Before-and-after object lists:
------------------------------

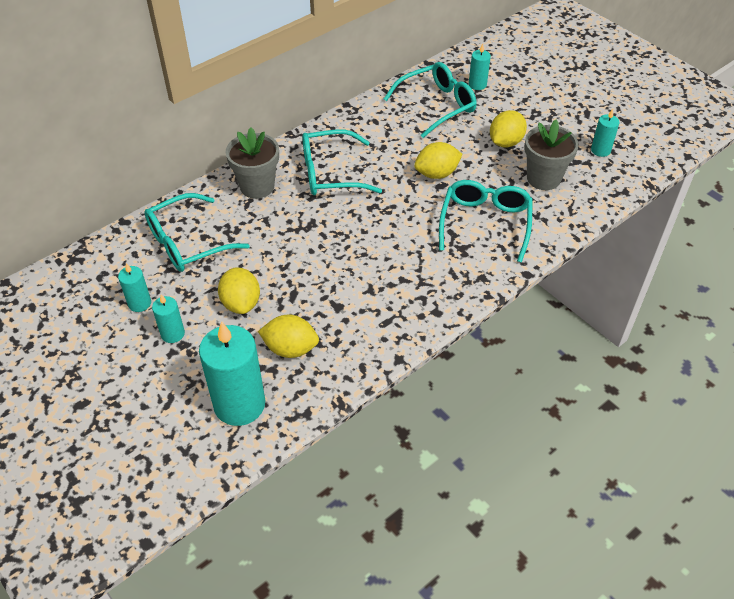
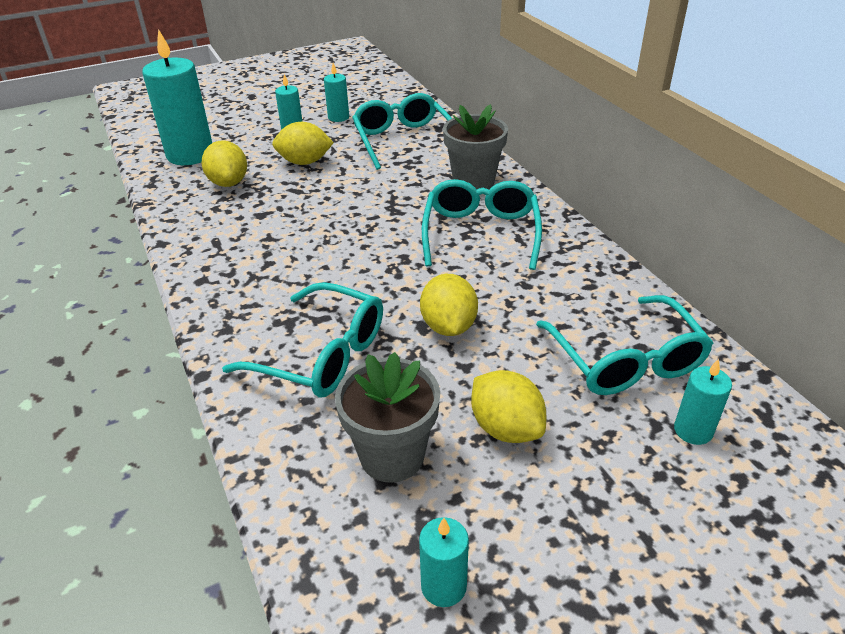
camera: 105 degrees right, 10 degrees down
(290, 348) = (228, 183): yellow lemon -> yellow lemon turned 45 degrees counterclockwise

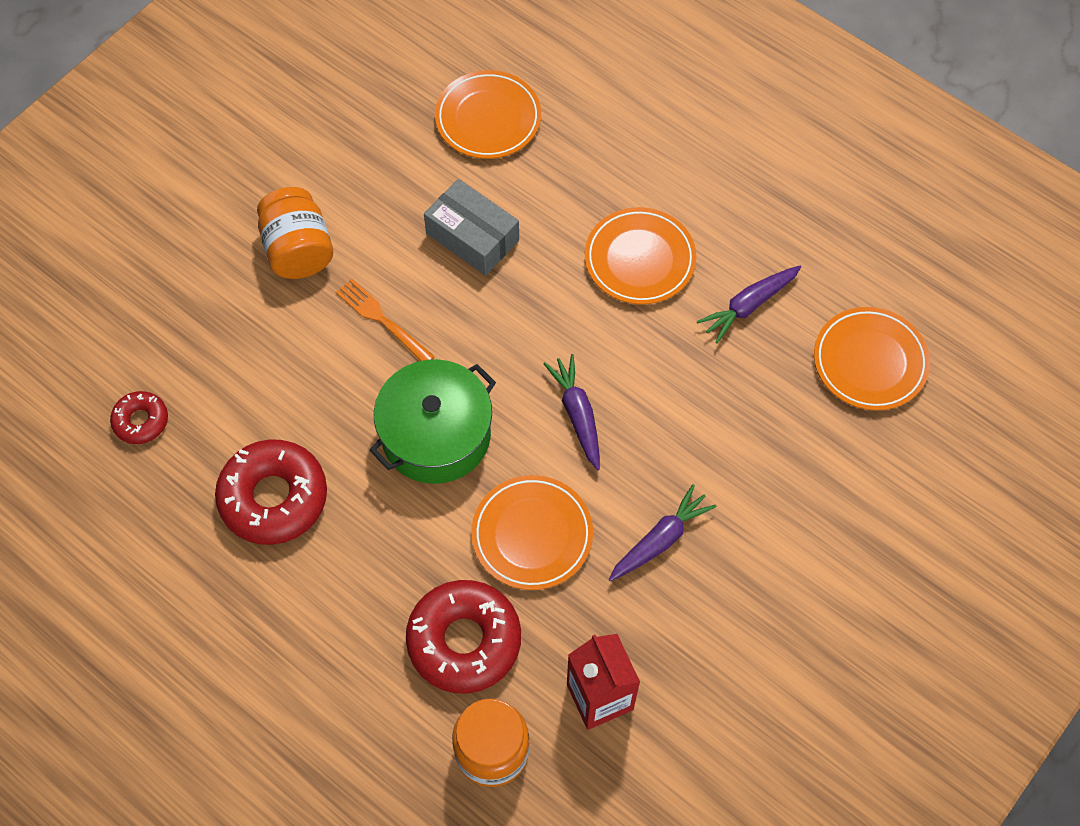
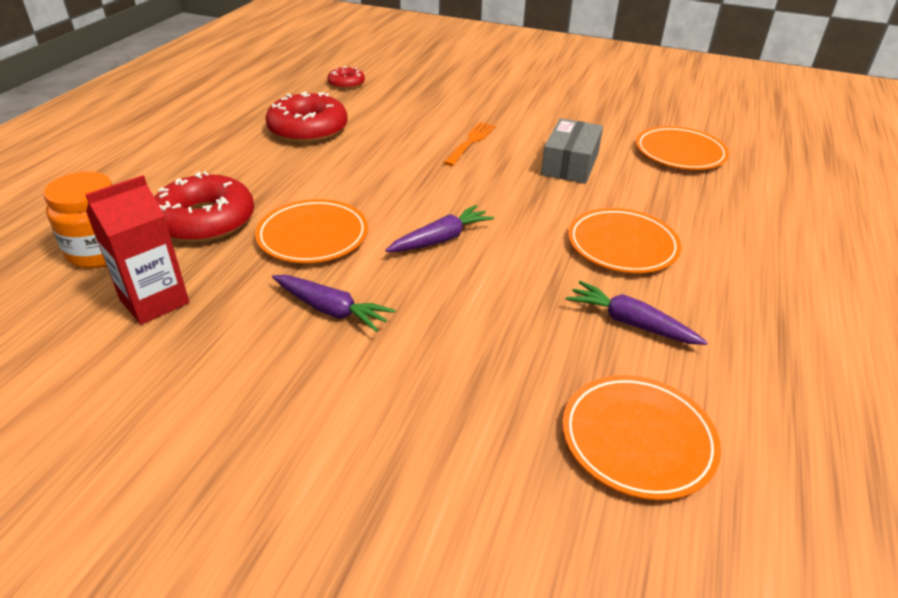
camera: 70 degrees right, 25 degrees down
(298, 250) = (502, 106): orange jar -> none
(436, 435) = (386, 178): green pot -> none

------------------------------

Down to the last line, set down the data above exactly, and omit all images.

camera: 105 degrees right, 10 degrees down
(290, 348) = (228, 183): yellow lemon -> yellow lemon turned 45 degrees counterclockwise

camera: 70 degrees right, 25 degrees down
(298, 250) = (502, 106): orange jar -> none
(436, 435) = (386, 178): green pot -> none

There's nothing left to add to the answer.